● Work item:
Drop every image, then reproduce the data exactly as given.

[Saved entries]
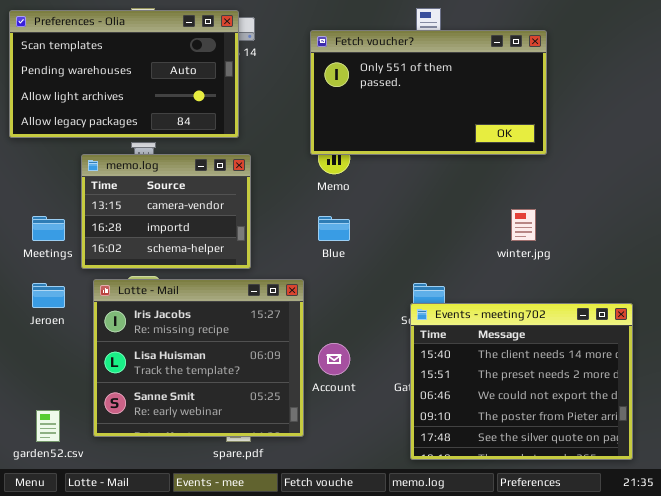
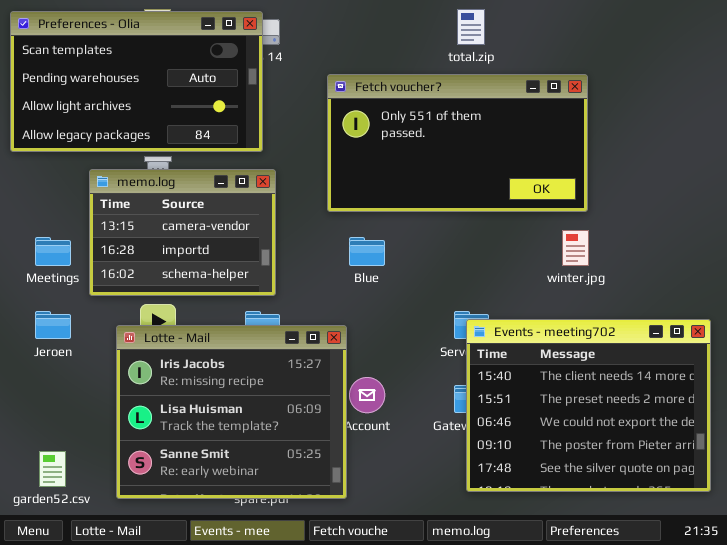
Fetch voucher?: [310,30,547,155] -> [327,74,588,212], moved
Lotte - Mail: [93,279,304,437] -> [116,325,347,499], moved
Events - meeting702: [410,303,633,460] -> [466,319,711,492], moved

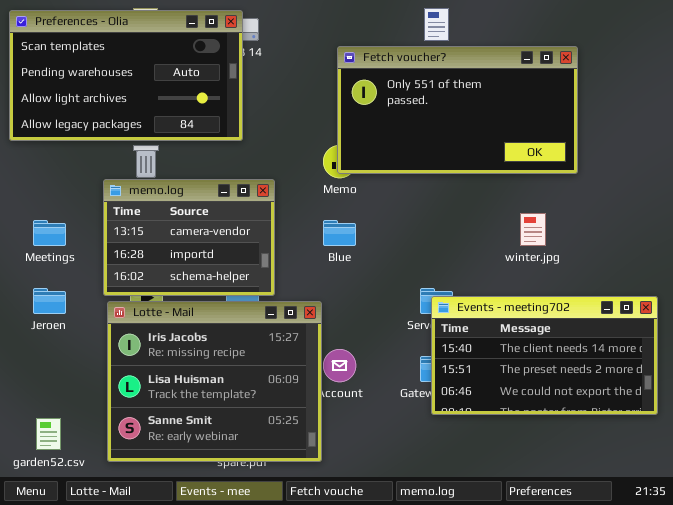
Fetch voucher?: [327,74,588,212] -> [337,46,578,174], moved
memo.log: [89,169,276,296] -> [103,179,275,296], moved
Events - meeting702: [466,319,711,492] -> [431,296,658,415], resized

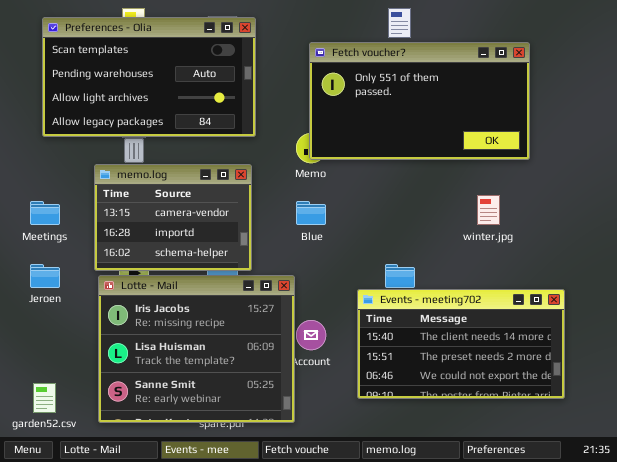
Preferences - Olia: [9,10,243,141] -> [42,17,256,137], moved
Events - meeting702: [431,296,658,415] -> [357,289,565,399], moved

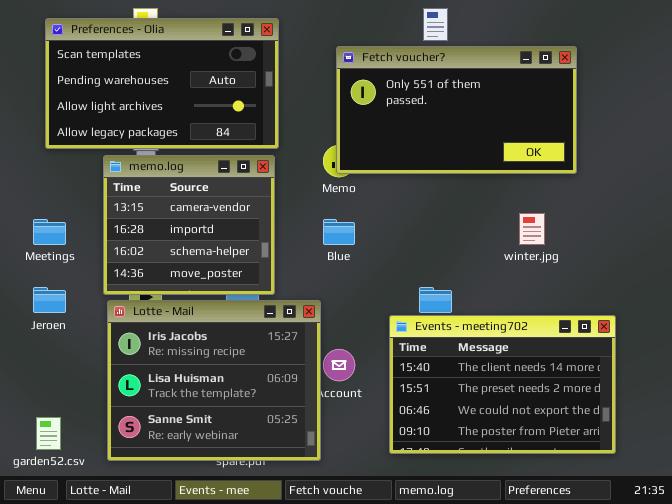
memo.log: [94,164,252,271] -> [103,155,275,295], resized
Events - meeting702: [357,289,565,399] -> [389,315,616,454], resized

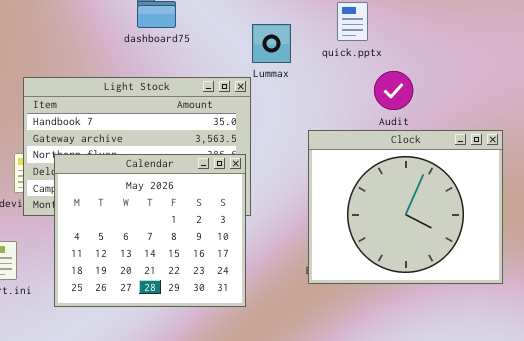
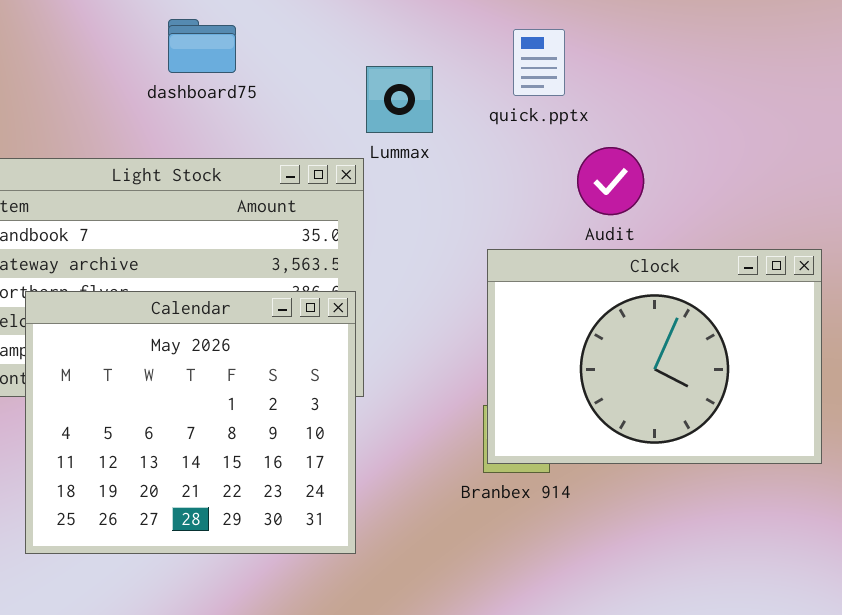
Clock: [308,130,503,284] -> [487,249,822,464], moved, resized

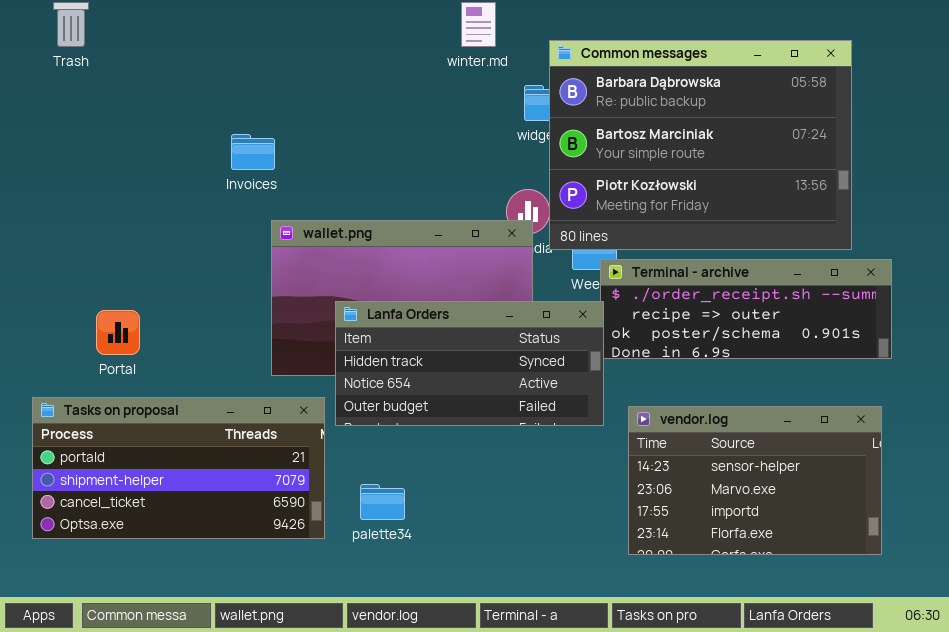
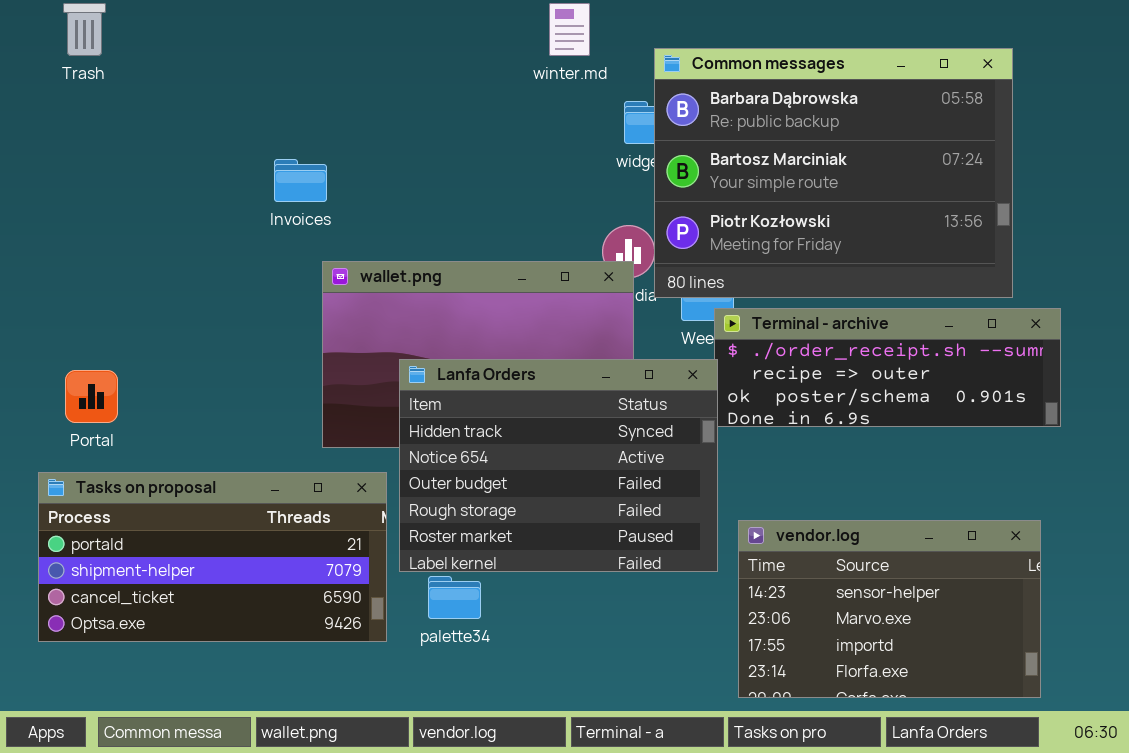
Lanfa Orders: [335,301,604,426] -> [399,359,718,572], resized
Portal: [96,310,140,355] -> [65,370,118,423], moved
vendor.log: [628,406,882,555] -> [738,520,1041,698], moved

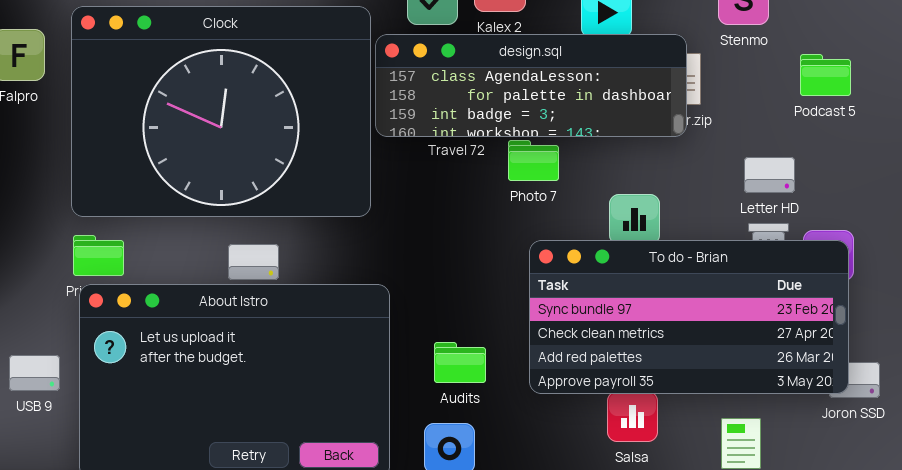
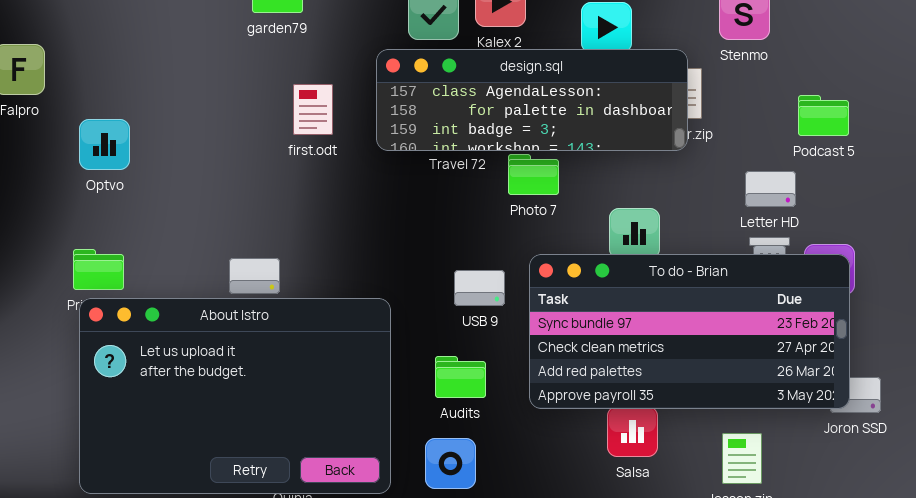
Clock: [71,6,371,217] -> none, closed
Podcast 5: [800,54,851,96] -> [798,95,849,136], moved
USB 9: [9,355,60,391] -> [454,270,505,306], moved

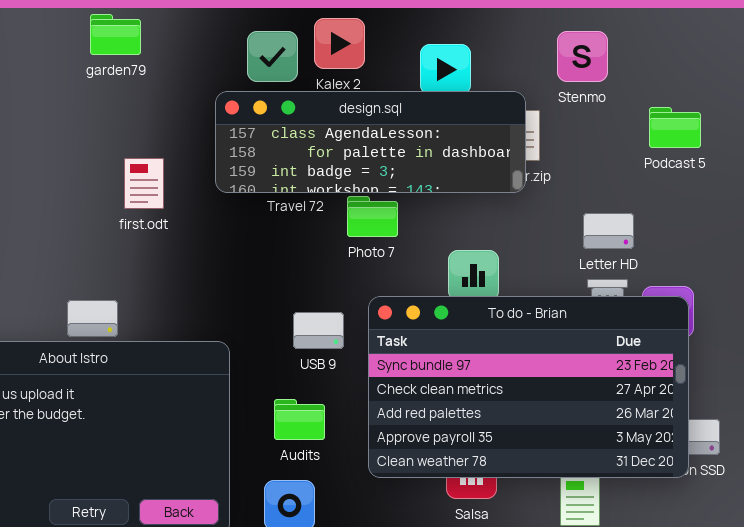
first.odt: [293,84,333,135] -> [124,158,164,209], moved
Podcast 5: [798,95,849,136] -> [649,107,701,148], moved
To do - Brian: [529,254,850,409] -> [368,296,689,478], resized

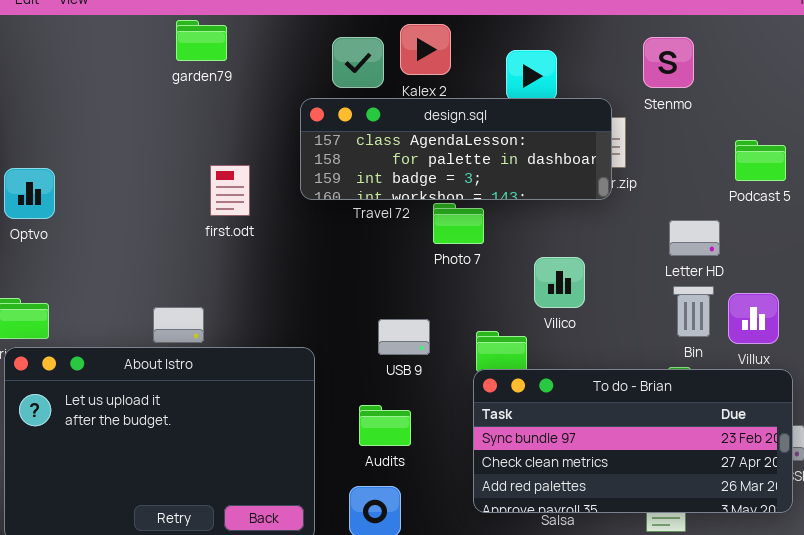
Podcast 5: [649,107,701,148] -> [735,140,786,181], moved
To do - Brian: [368,296,689,478] -> [473,369,793,513], moved, resized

● Solution below:
Fetch voucher?: [310,30,547,155] -> [327,74,588,212], moved
Lotte - Mail: [93,279,304,437] -> [116,325,347,499], moved
Events - meeting702: [410,303,633,460] -> [466,319,711,492], moved

Fetch voucher?: [327,74,588,212] -> [337,46,578,174], moved
memo.log: [89,169,276,296] -> [103,179,275,296], moved
Events - meeting702: [466,319,711,492] -> [431,296,658,415], resized

Preferences - Olia: [9,10,243,141] -> [42,17,256,137], moved
Events - meeting702: [431,296,658,415] -> [357,289,565,399], moved

memo.log: [94,164,252,271] -> [103,155,275,295], resized
Events - meeting702: [357,289,565,399] -> [389,315,616,454], resized

Clock: [308,130,503,284] -> [487,249,822,464], moved, resized

Lanfa Orders: [335,301,604,426] -> [399,359,718,572], resized
Portal: [96,310,140,355] -> [65,370,118,423], moved
vendor.log: [628,406,882,555] -> [738,520,1041,698], moved

Clock: [71,6,371,217] -> none, closed
Podcast 5: [800,54,851,96] -> [798,95,849,136], moved
USB 9: [9,355,60,391] -> [454,270,505,306], moved

first.odt: [293,84,333,135] -> [124,158,164,209], moved
Podcast 5: [798,95,849,136] -> [649,107,701,148], moved
To do - Brian: [529,254,850,409] -> [368,296,689,478], resized

Podcast 5: [649,107,701,148] -> [735,140,786,181], moved
To do - Brian: [368,296,689,478] -> [473,369,793,513], moved, resized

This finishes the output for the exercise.